Exercise goal:
The records underneath are to be printed in full and exactly, with no pictures carried over.

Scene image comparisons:

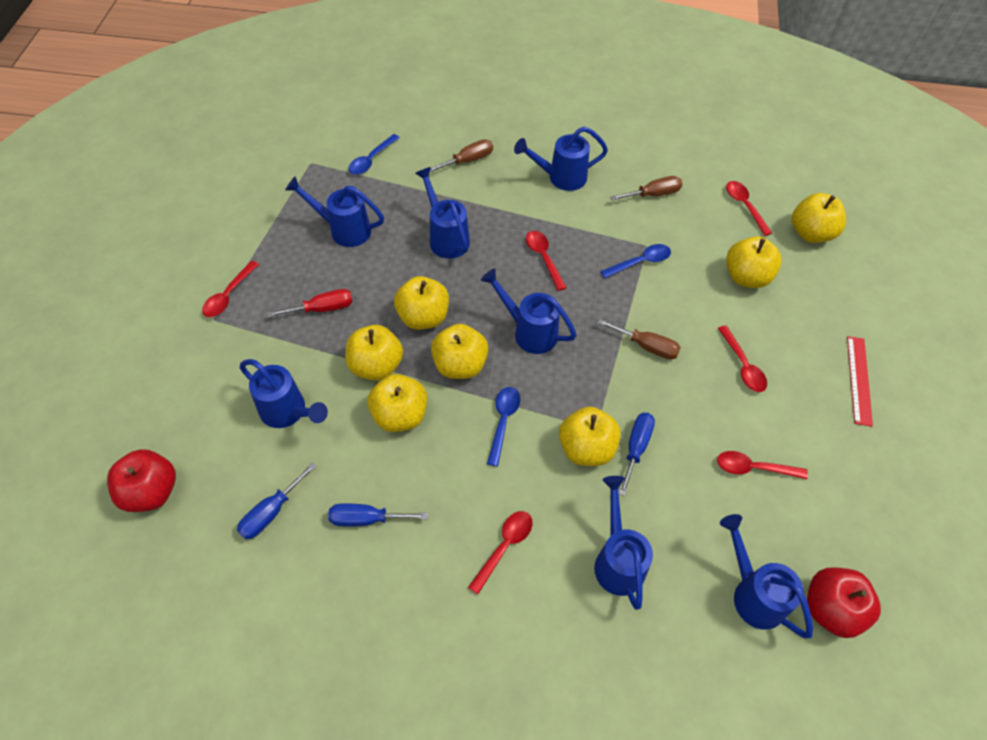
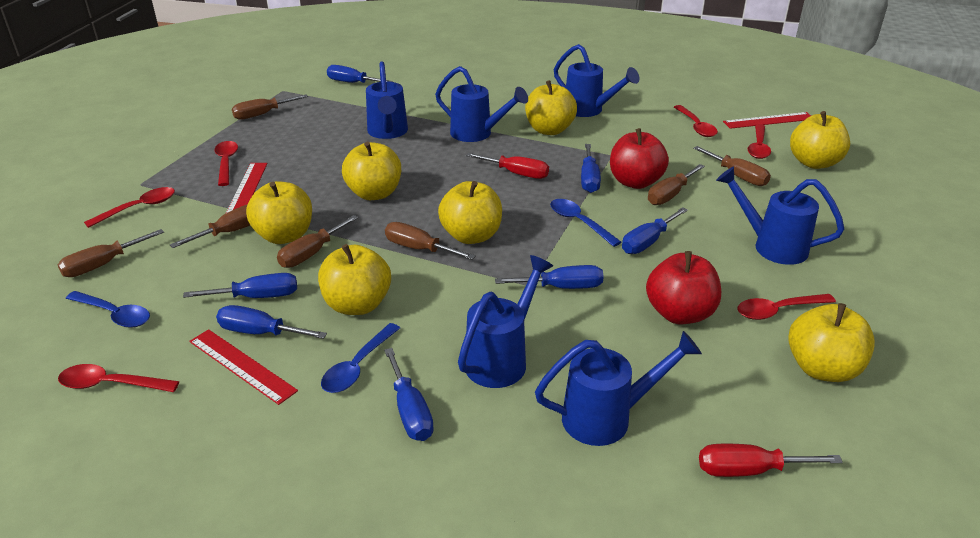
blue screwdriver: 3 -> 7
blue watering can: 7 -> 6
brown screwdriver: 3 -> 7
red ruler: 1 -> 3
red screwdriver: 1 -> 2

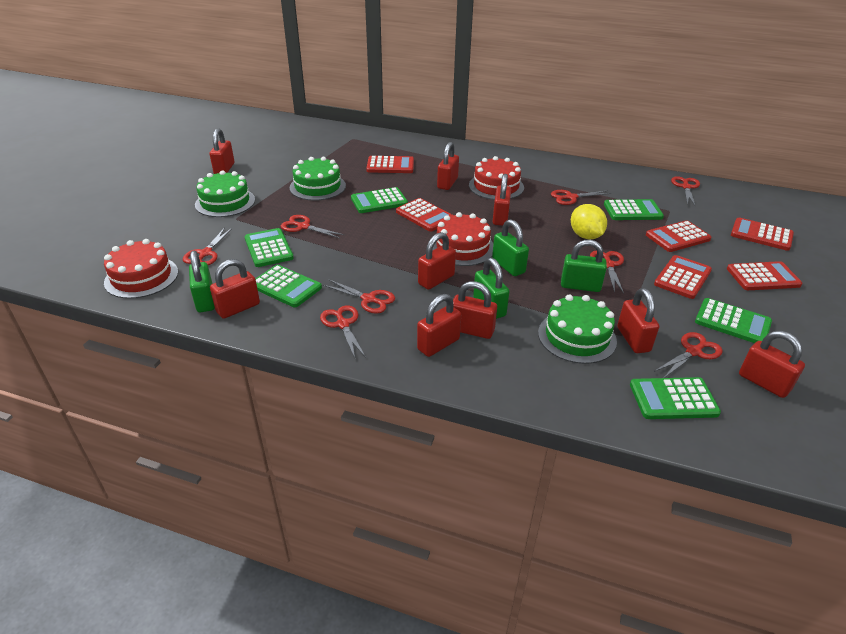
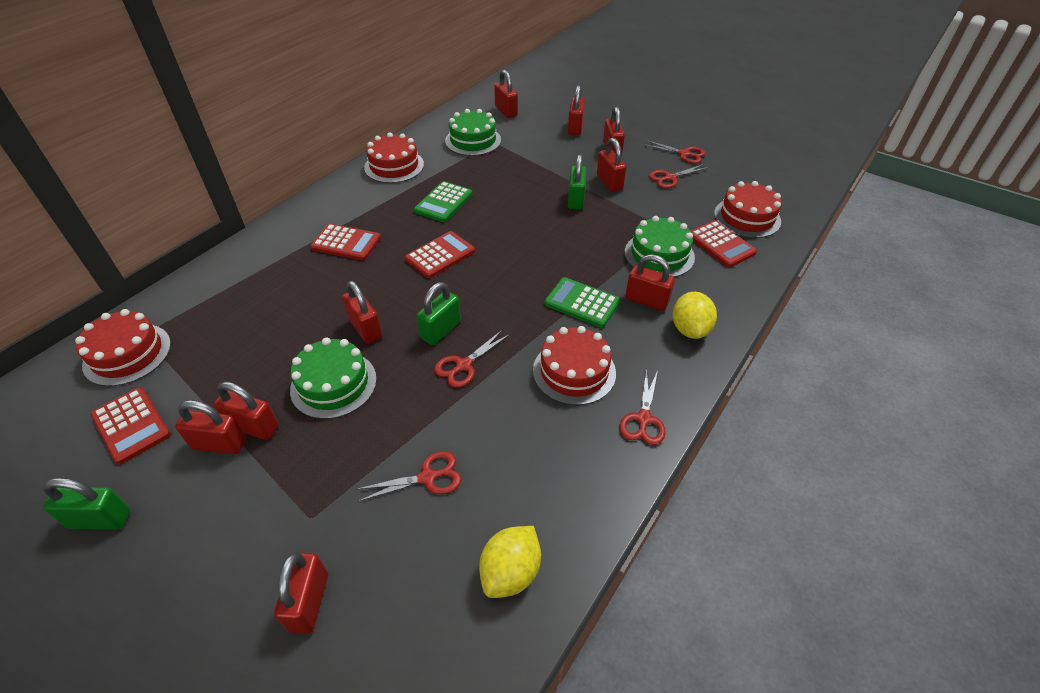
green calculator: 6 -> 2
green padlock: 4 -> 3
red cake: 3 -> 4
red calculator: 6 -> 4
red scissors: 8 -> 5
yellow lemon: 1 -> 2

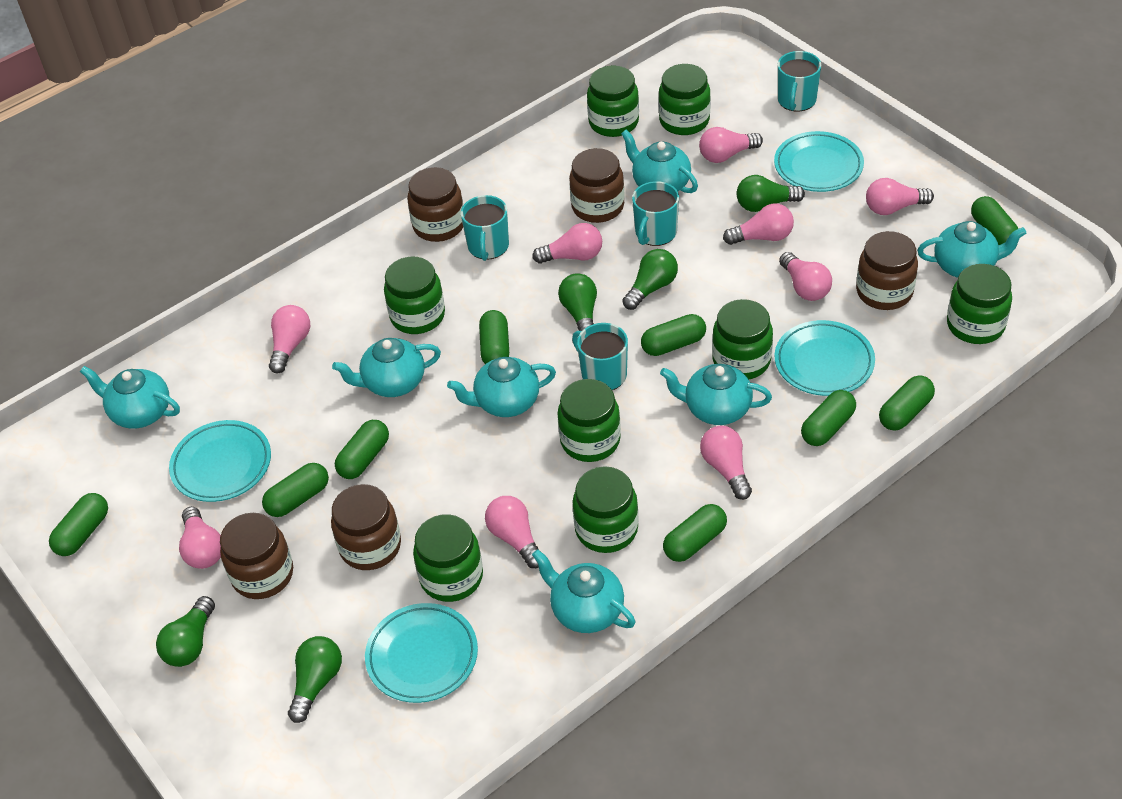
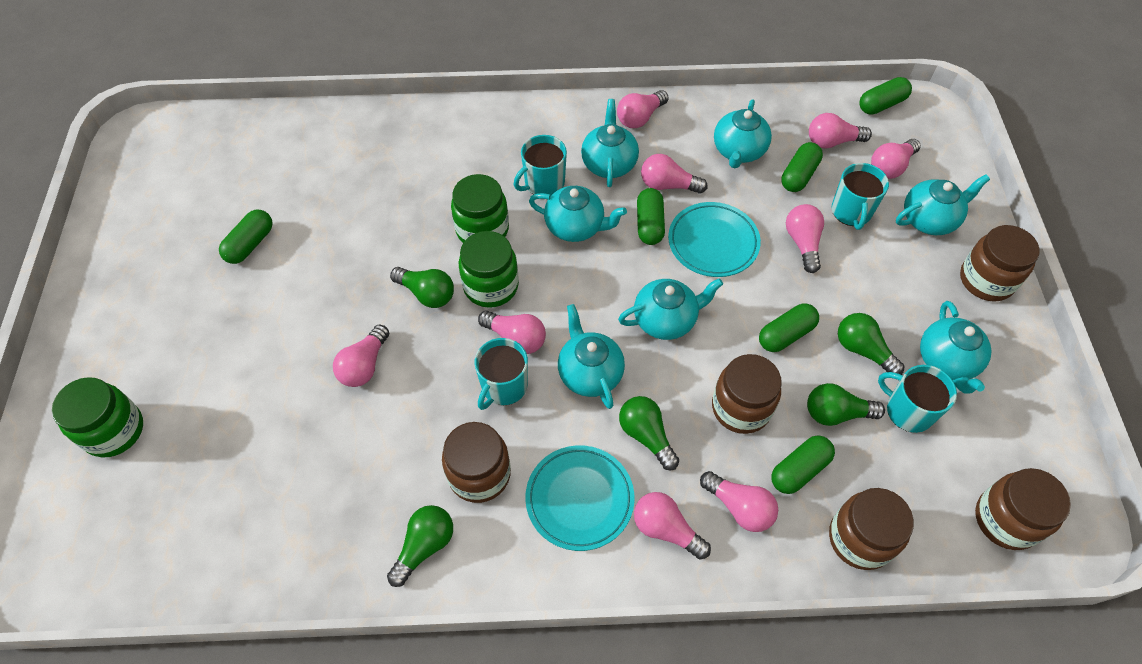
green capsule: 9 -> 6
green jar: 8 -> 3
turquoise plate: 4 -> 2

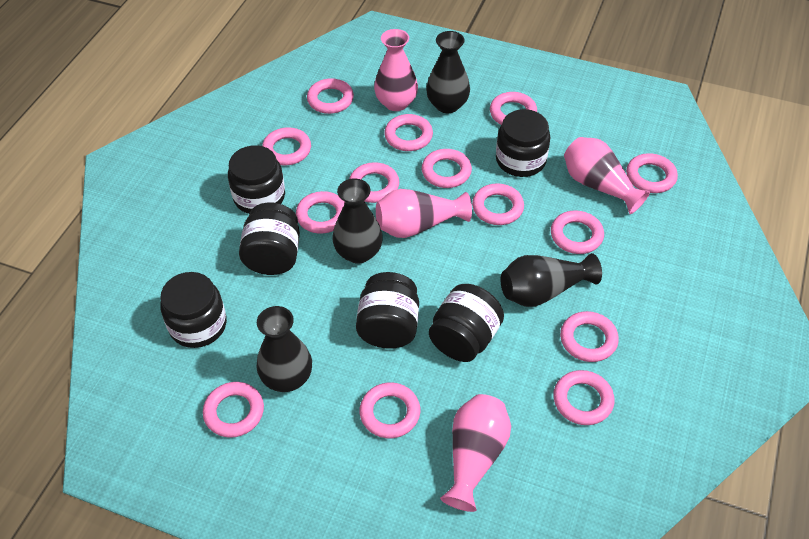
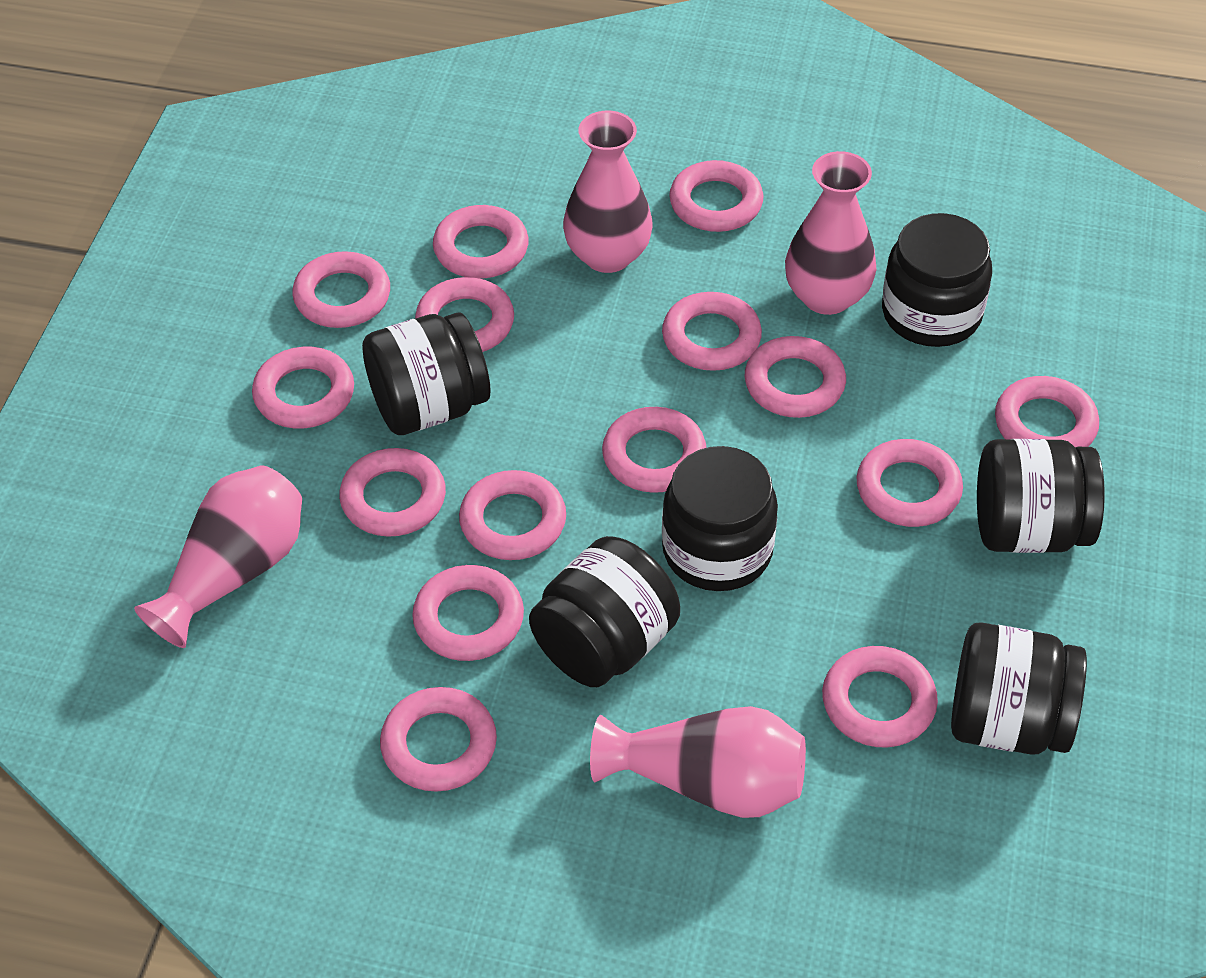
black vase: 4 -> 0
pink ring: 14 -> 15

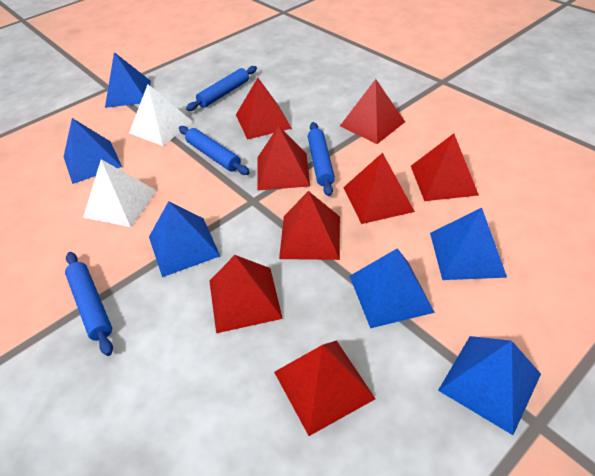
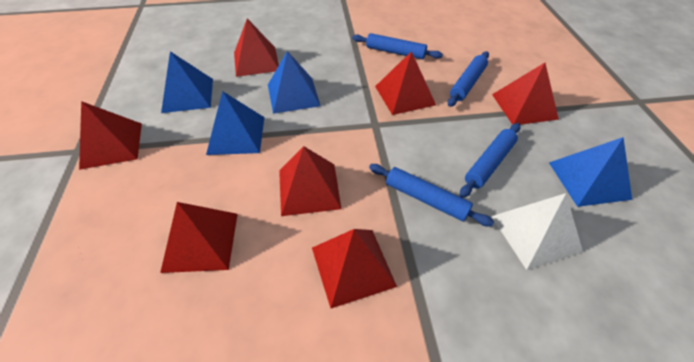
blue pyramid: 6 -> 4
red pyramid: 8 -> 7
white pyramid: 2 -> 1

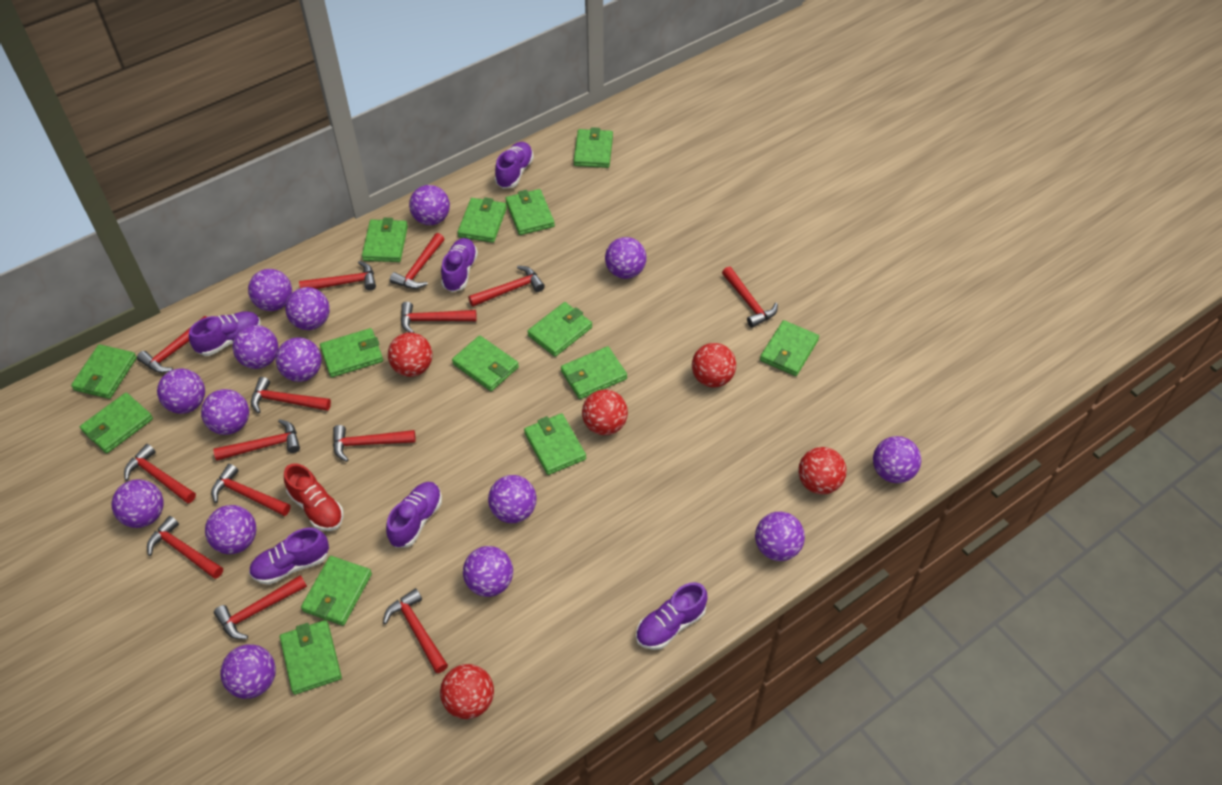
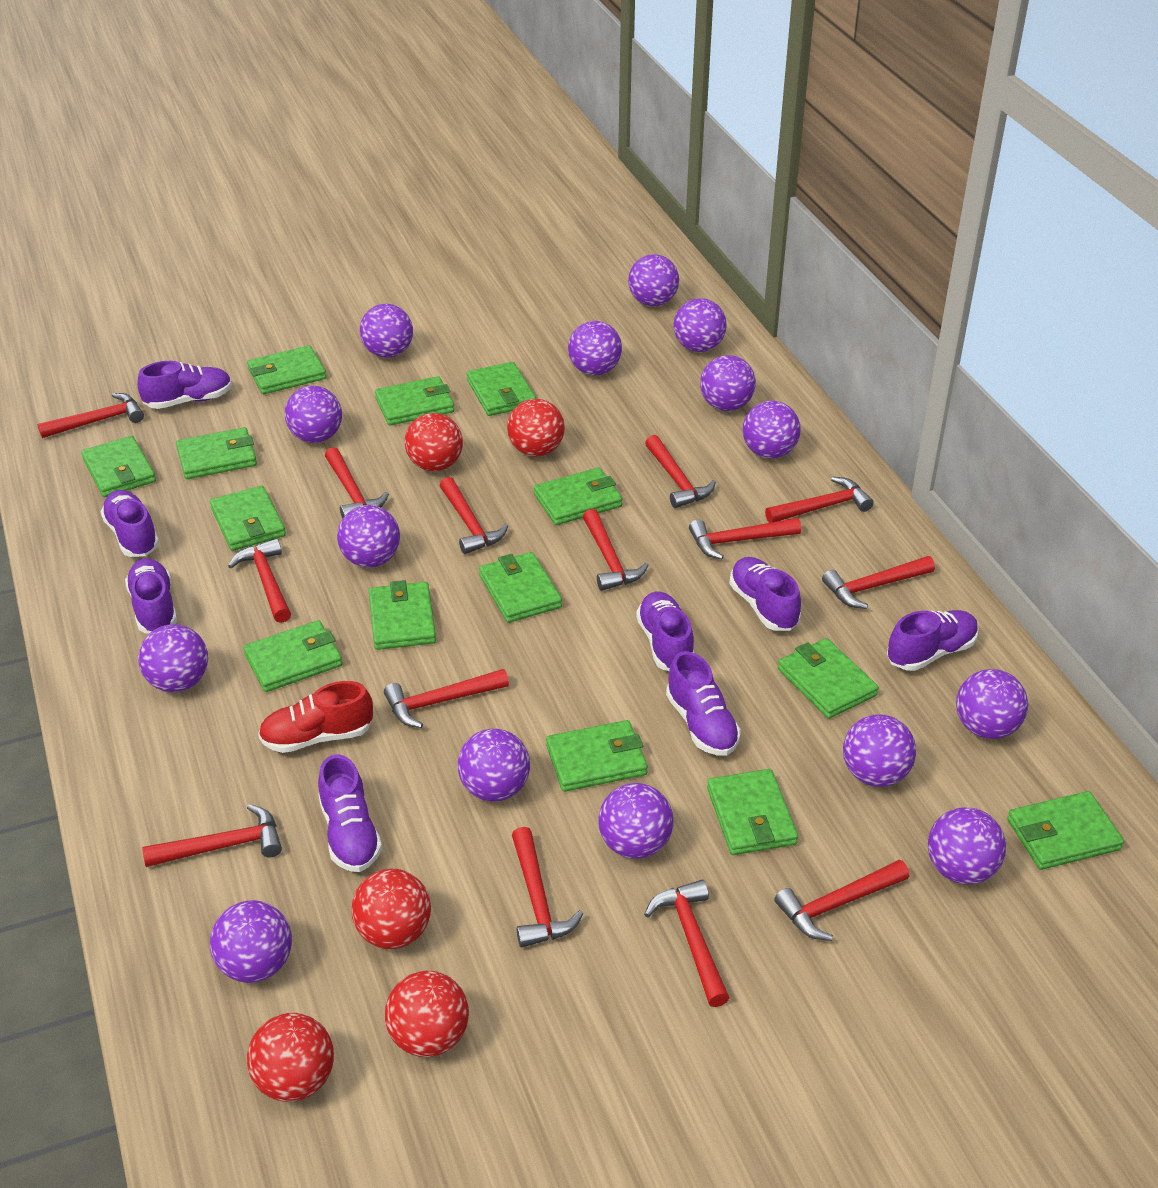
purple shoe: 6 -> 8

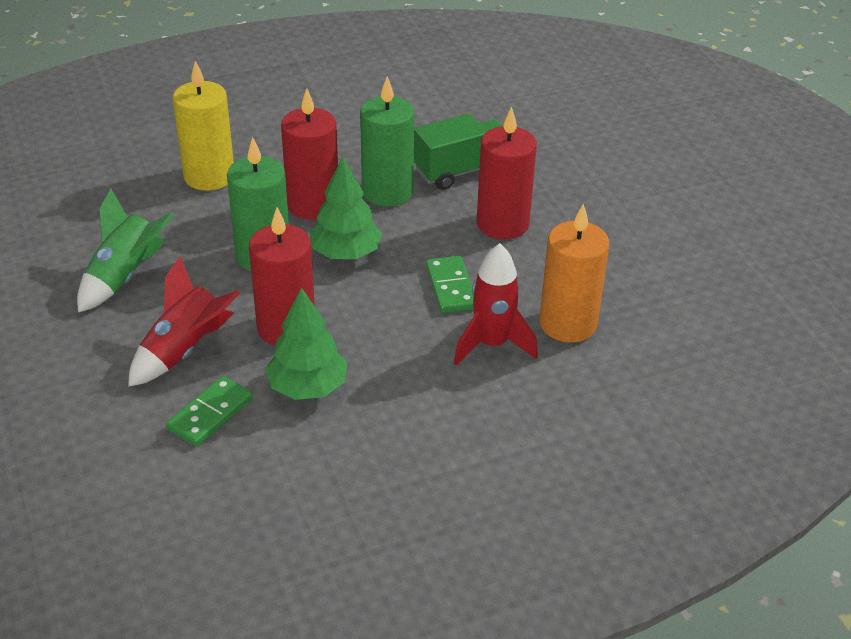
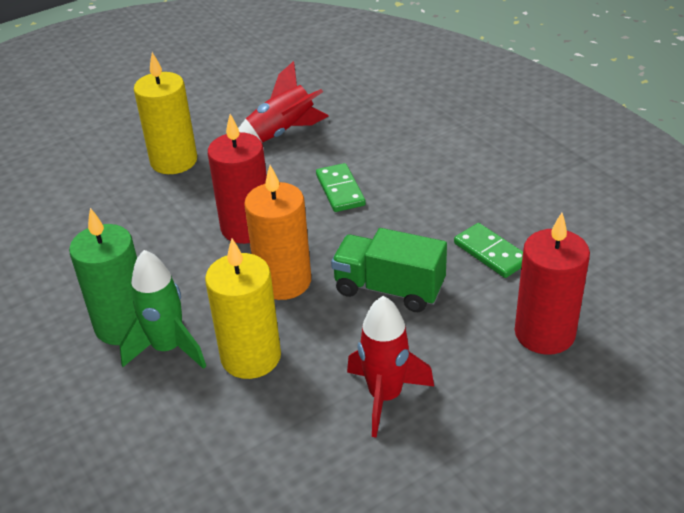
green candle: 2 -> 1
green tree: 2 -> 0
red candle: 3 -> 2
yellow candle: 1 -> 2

Result of this exercise:
blue screwdriver: 3 -> 7
blue watering can: 7 -> 6
brown screwdriver: 3 -> 7
red ruler: 1 -> 3
red screwdriver: 1 -> 2

green calculator: 6 -> 2
green padlock: 4 -> 3
red cake: 3 -> 4
red calculator: 6 -> 4
red scissors: 8 -> 5
yellow lemon: 1 -> 2

green capsule: 9 -> 6
green jar: 8 -> 3
turquoise plate: 4 -> 2

black vase: 4 -> 0
pink ring: 14 -> 15

blue pyramid: 6 -> 4
red pyramid: 8 -> 7
white pyramid: 2 -> 1

purple shoe: 6 -> 8

green candle: 2 -> 1
green tree: 2 -> 0
red candle: 3 -> 2
yellow candle: 1 -> 2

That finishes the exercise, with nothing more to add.